WORK TO BE COMPLETED: The goal is an unaltered copy of the records below, minus any images.

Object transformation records

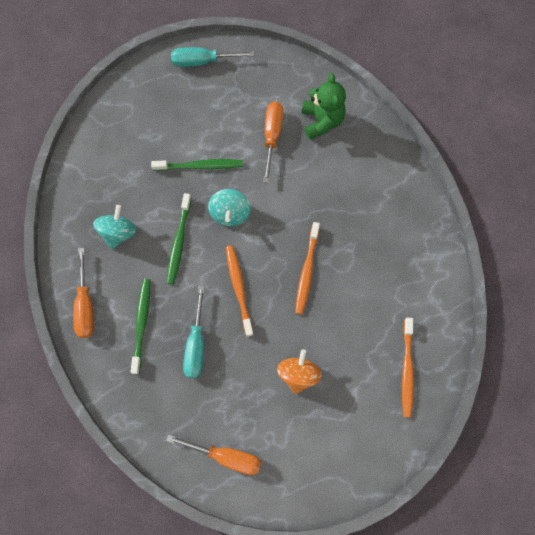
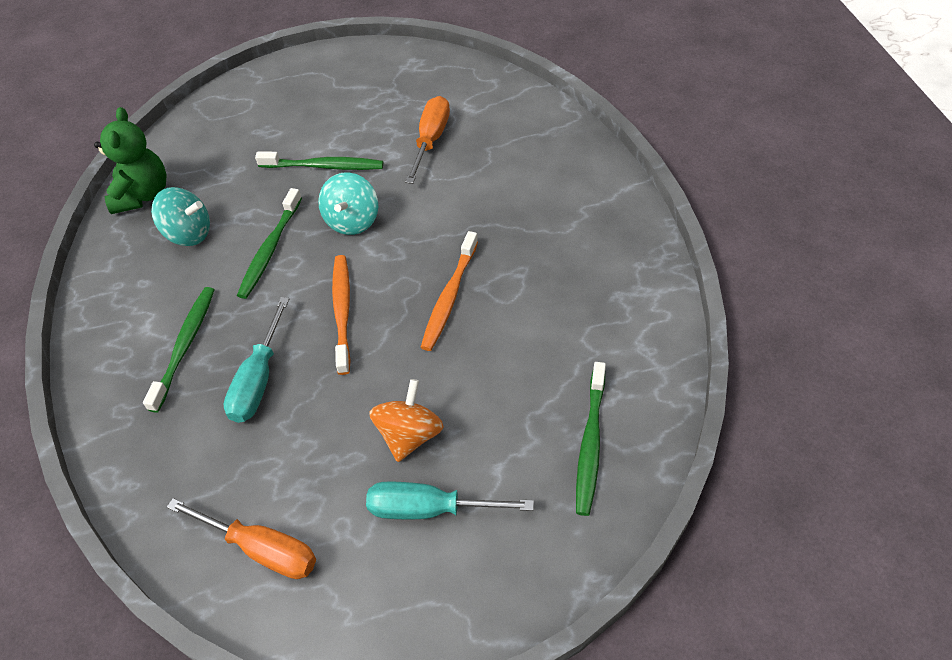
camera: 10 degrees right, 20 degrees down
(85, 305) = (112, 316): orange screwdriver -> none
(118, 233) = (189, 233): turquoise spinning top -> turquoise spinning top turned 75 degrees clockwise
(203, 61) = (357, 62): turquoise screwdriver -> turquoise screwdriver (430, 509)
(322, 120) = (503, 127): green teddy bear -> green teddy bear (143, 195)
(407, 370) = (590, 443): orange toothbrush -> green toothbrush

RESULT OF THE TASK:
camera: 10 degrees right, 20 degrees down
(85, 305) = (112, 316): orange screwdriver -> none
(118, 233) = (189, 233): turquoise spinning top -> turquoise spinning top turned 75 degrees clockwise
(203, 61) = (357, 62): turquoise screwdriver -> turquoise screwdriver (430, 509)
(322, 120) = (503, 127): green teddy bear -> green teddy bear (143, 195)
(407, 370) = (590, 443): orange toothbrush -> green toothbrush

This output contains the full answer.